Source material START

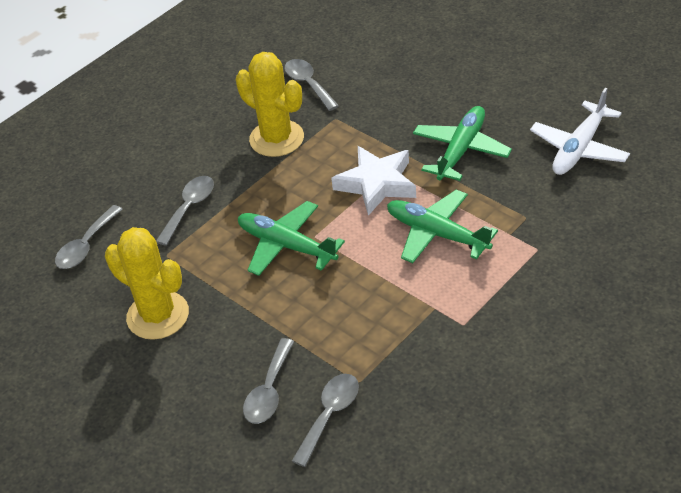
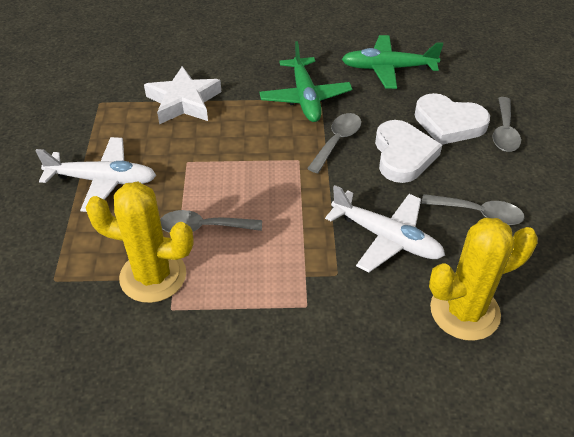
green plane: 3 -> 2
grey spoon: 5 -> 4
white heart: 0 -> 2
white plane: 1 -> 2

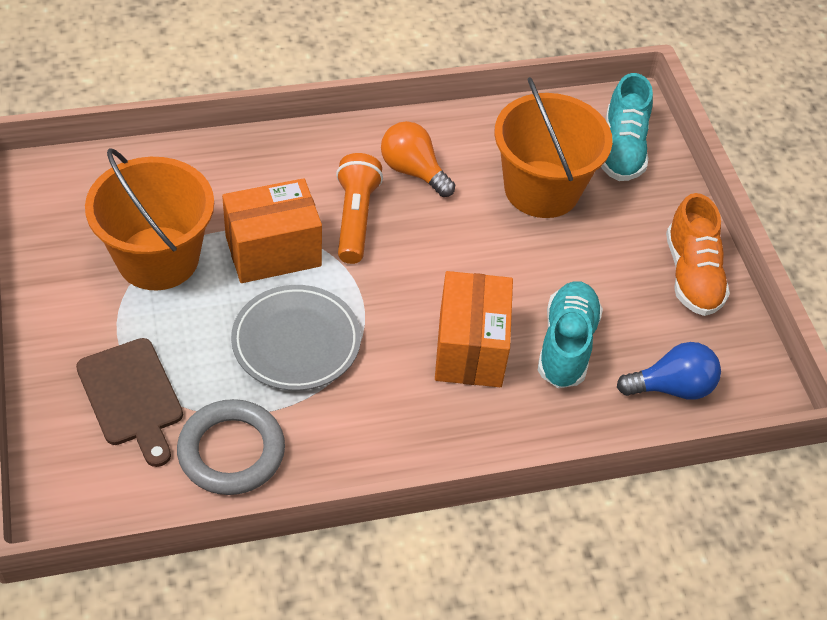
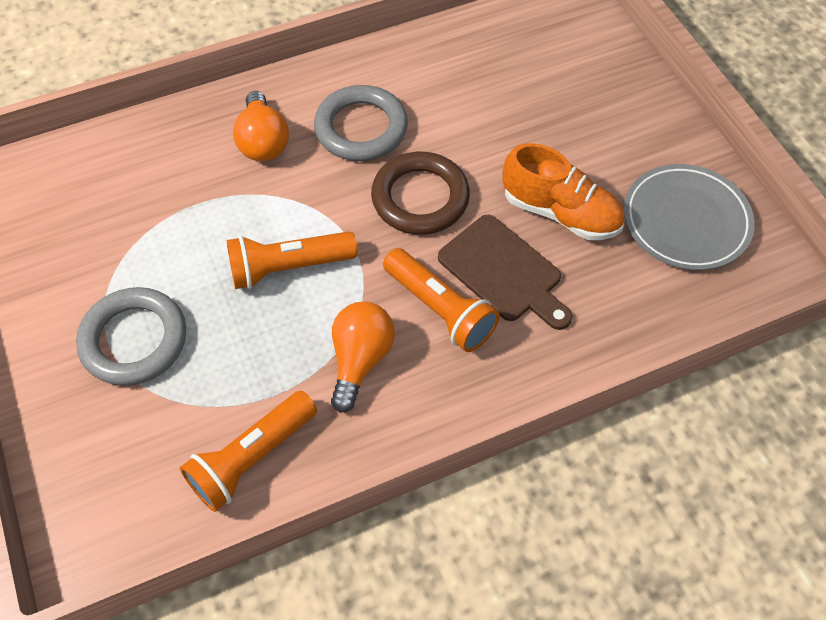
blue light bulb: 1 -> 0
brown ring: 0 -> 1
grey ring: 1 -> 2
orange box: 2 -> 0
orange bucket: 2 -> 0
orange flashlight: 1 -> 3
orange light bulb: 1 -> 2
turquoise shoe: 2 -> 0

Source material END

Once the pictures are removed, return the entries exactly as they stand.

green plane: 3 -> 2
grey spoon: 5 -> 4
white heart: 0 -> 2
white plane: 1 -> 2

blue light bulb: 1 -> 0
brown ring: 0 -> 1
grey ring: 1 -> 2
orange box: 2 -> 0
orange bucket: 2 -> 0
orange flashlight: 1 -> 3
orange light bulb: 1 -> 2
turquoise shoe: 2 -> 0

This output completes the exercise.